Work instructions: What is needed is a word-for-word copy of the listing below, without pictures.

__________________________________________________

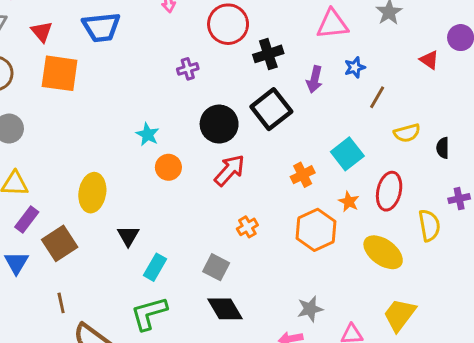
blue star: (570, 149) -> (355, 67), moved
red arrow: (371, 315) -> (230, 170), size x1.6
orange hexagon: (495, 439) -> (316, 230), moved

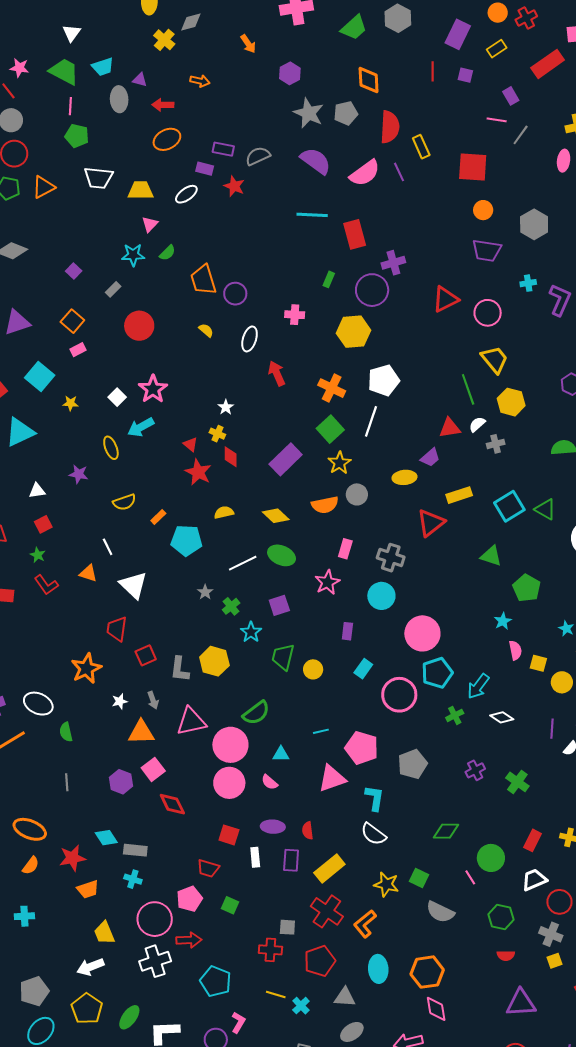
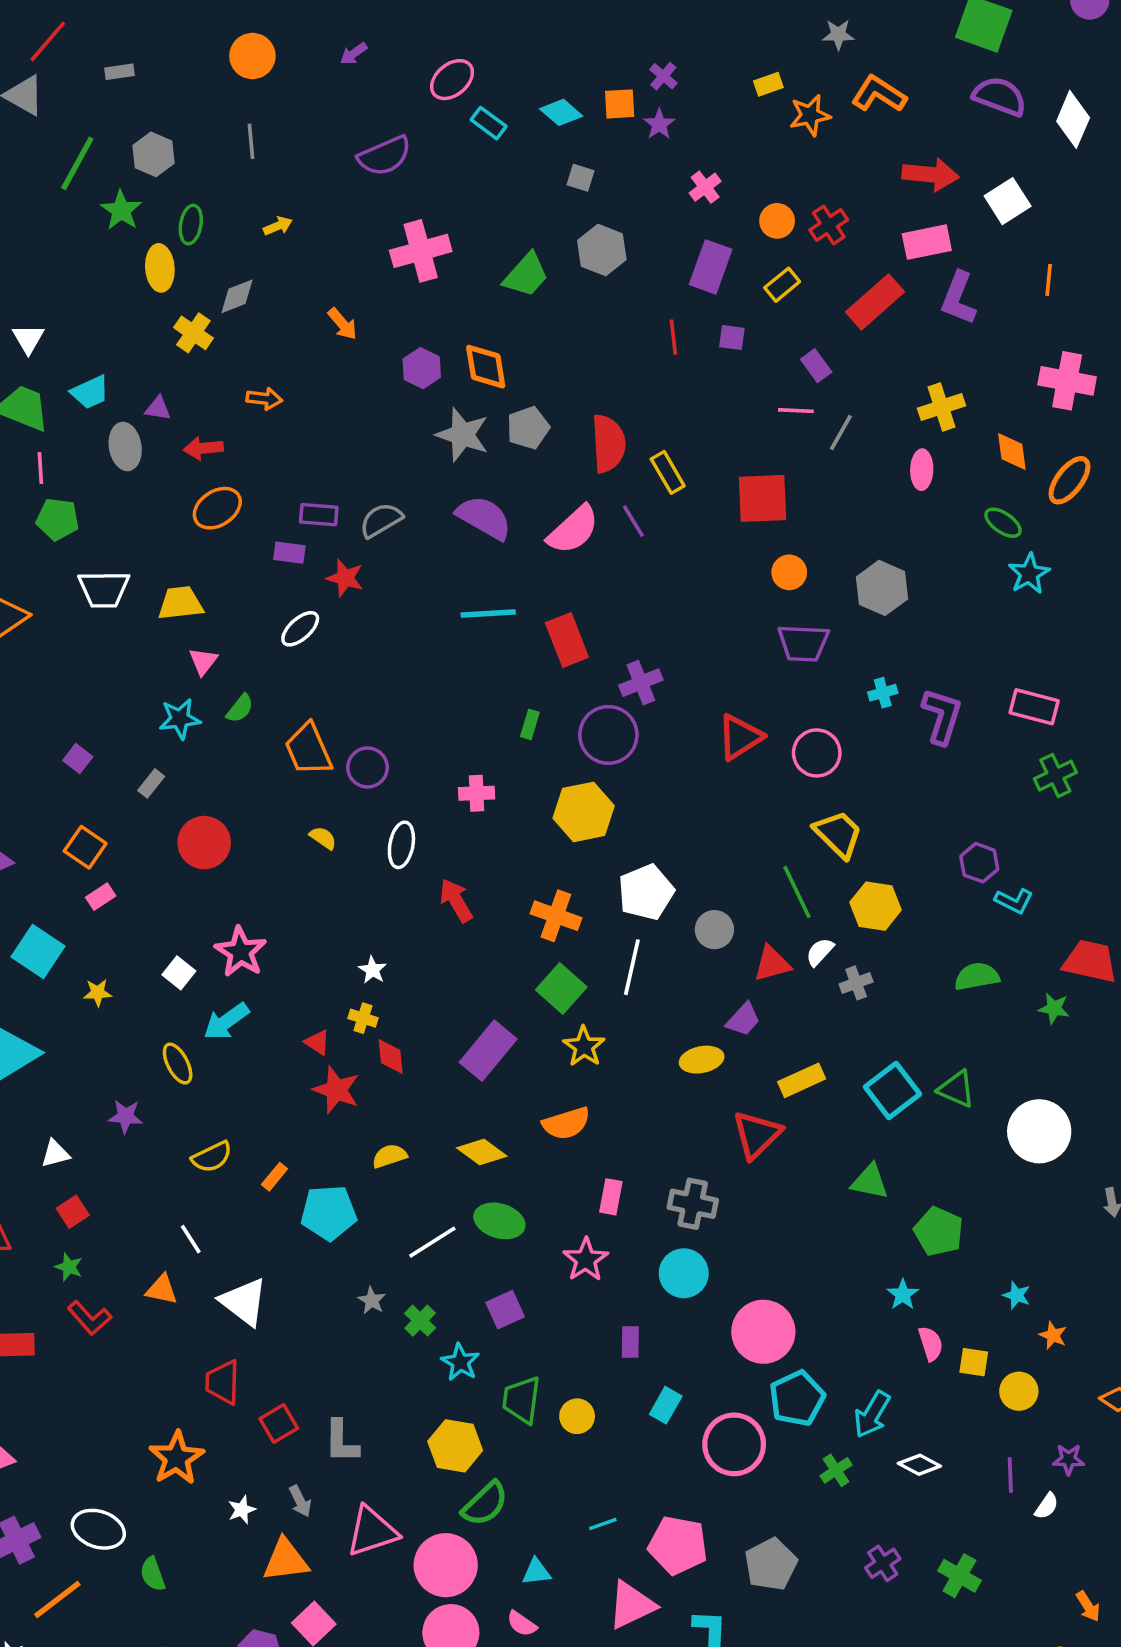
orange diamond: (369, 80) -> (486, 367), moved
white ellipse: (186, 194) -> (300, 629), moved
gray circle: (357, 494) -> (714, 930), moved
yellow hexagon: (214, 661) -> (455, 1446), moved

__________________________________________________

Response below:
blue star: (570, 149) -> (355, 67), moved
red arrow: (371, 315) -> (230, 170), size x1.6
orange hexagon: (495, 439) -> (316, 230), moved

orange diamond: (369, 80) -> (486, 367), moved
white ellipse: (186, 194) -> (300, 629), moved
gray circle: (357, 494) -> (714, 930), moved
yellow hexagon: (214, 661) -> (455, 1446), moved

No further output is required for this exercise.